** Opening Supplied information block **
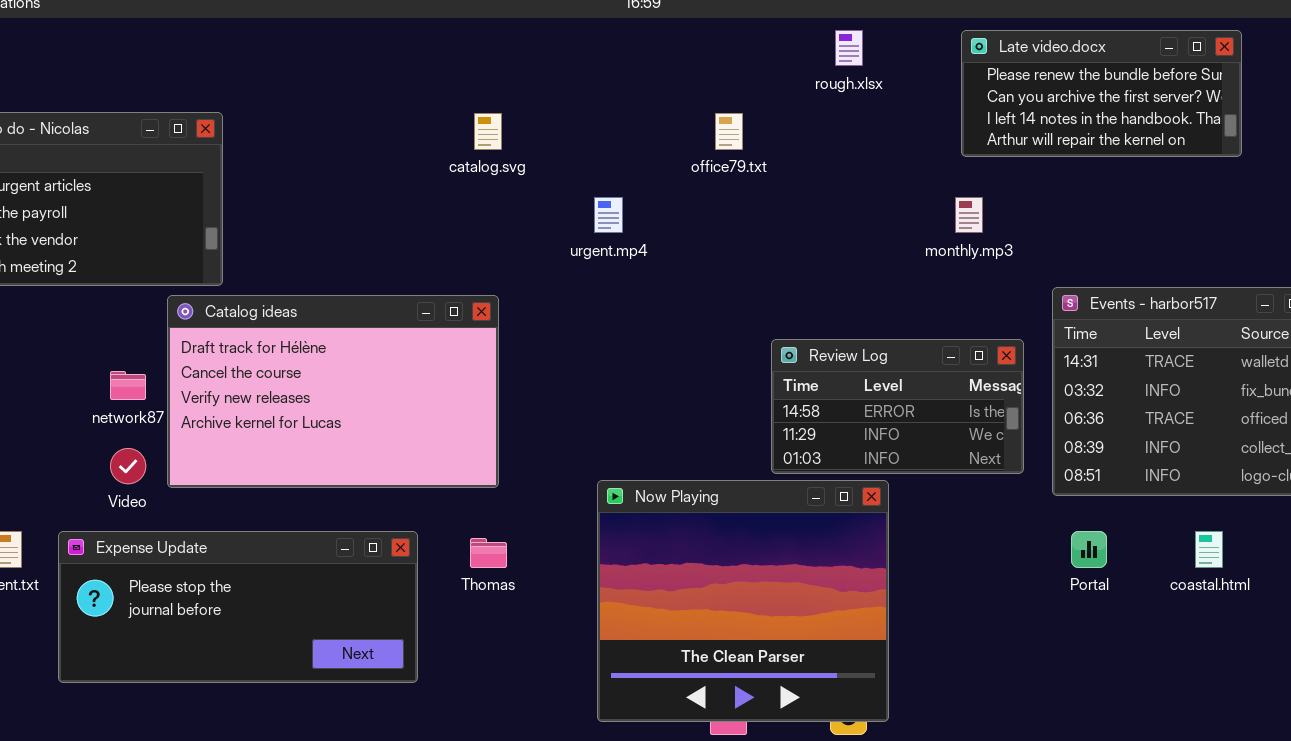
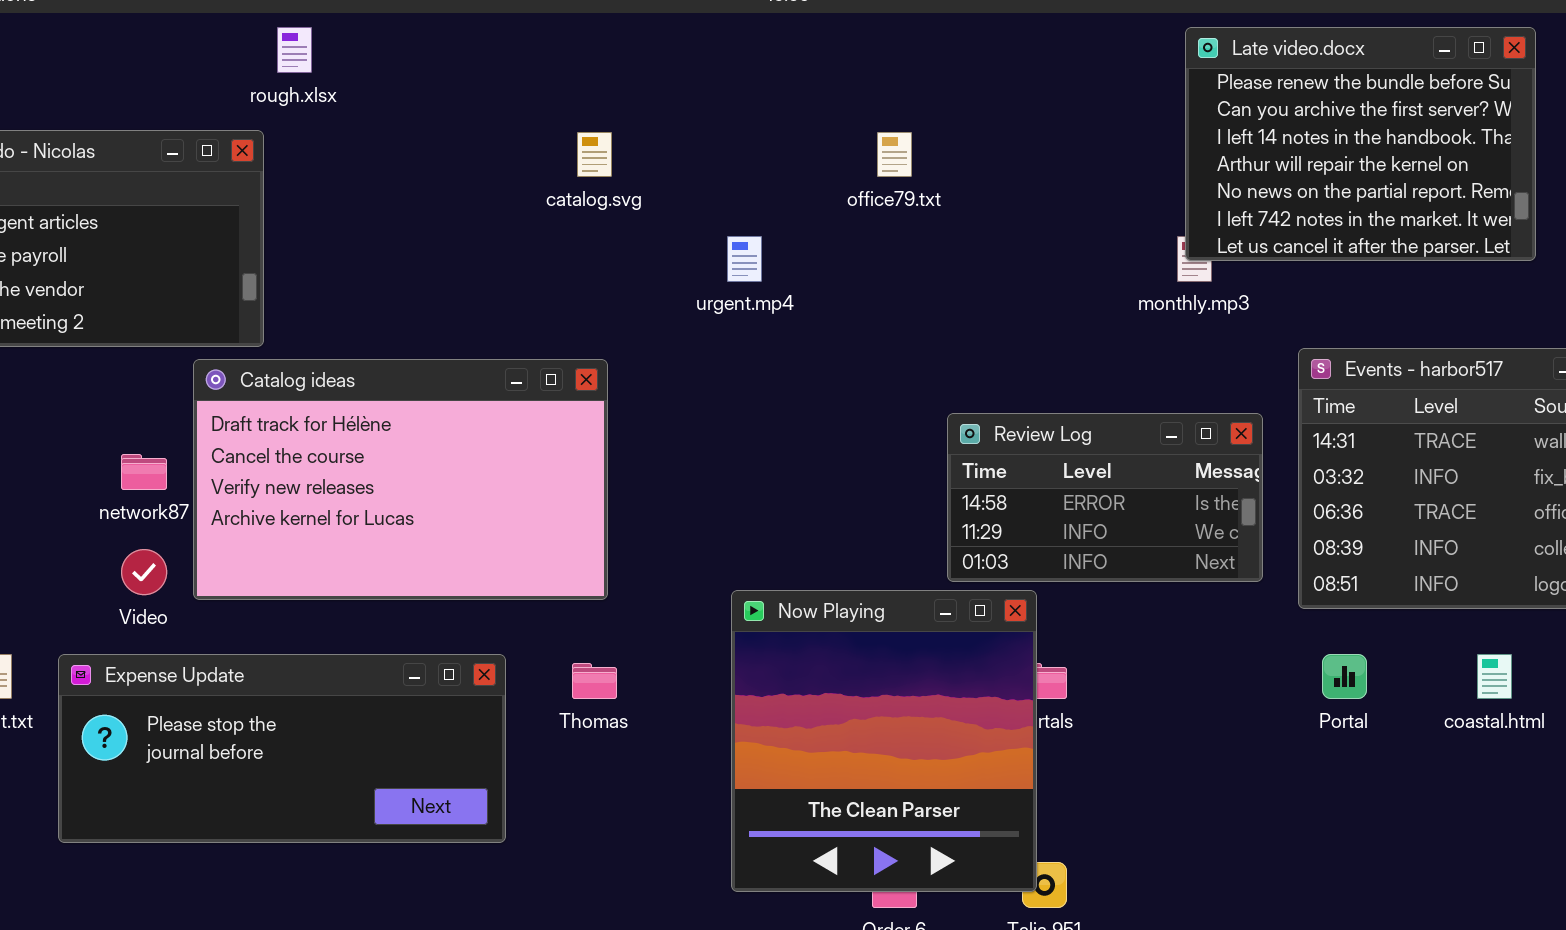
rough.xlsx: [835,30,863,66] -> [277,27,312,73], moved
Late video.docx: [961,30,1242,157] -> [1185,27,1536,261], resized
Now Playing: [597,480,889,722] -> [731,590,1037,892], resized

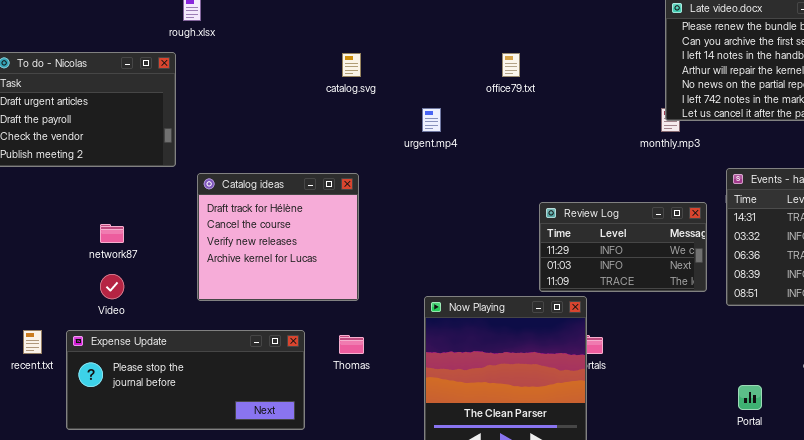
Catalog ideas: [193,359,608,600] -> [197,173,359,301], resized
Review Log: [947,413,1263,582] -> [539,202,707,292], scrolled down 1 row
Portal: [1322,654,1367,699] -> [738,385,762,410], moved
** Closing Supplied information block **
Return every entry unchanged and skip the pictures.

Solution to the exercise:
rough.xlsx: [835,30,863,66] -> [277,27,312,73], moved
Late video.docx: [961,30,1242,157] -> [1185,27,1536,261], resized
Now Playing: [597,480,889,722] -> [731,590,1037,892], resized

Catalog ideas: [193,359,608,600] -> [197,173,359,301], resized
Review Log: [947,413,1263,582] -> [539,202,707,292], scrolled down 1 row
Portal: [1322,654,1367,699] -> [738,385,762,410], moved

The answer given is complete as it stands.